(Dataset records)

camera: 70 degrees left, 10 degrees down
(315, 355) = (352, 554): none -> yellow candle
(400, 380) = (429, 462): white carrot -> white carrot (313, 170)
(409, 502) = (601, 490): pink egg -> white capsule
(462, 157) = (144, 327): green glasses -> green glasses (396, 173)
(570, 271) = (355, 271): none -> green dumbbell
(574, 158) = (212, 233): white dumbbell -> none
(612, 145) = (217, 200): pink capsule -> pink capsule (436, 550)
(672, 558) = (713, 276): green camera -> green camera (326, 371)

Exercise brief:
All of the data above should be duplicated exactly.

The completed task:
camera: 70 degrees left, 10 degrees down
(315, 355) = (352, 554): none -> yellow candle
(400, 380) = (429, 462): white carrot -> white carrot (313, 170)
(409, 502) = (601, 490): pink egg -> white capsule
(462, 157) = (144, 327): green glasses -> green glasses (396, 173)
(570, 271) = (355, 271): none -> green dumbbell
(574, 158) = (212, 233): white dumbbell -> none
(612, 145) = (217, 200): pink capsule -> pink capsule (436, 550)
(672, 558) = (713, 276): green camera -> green camera (326, 371)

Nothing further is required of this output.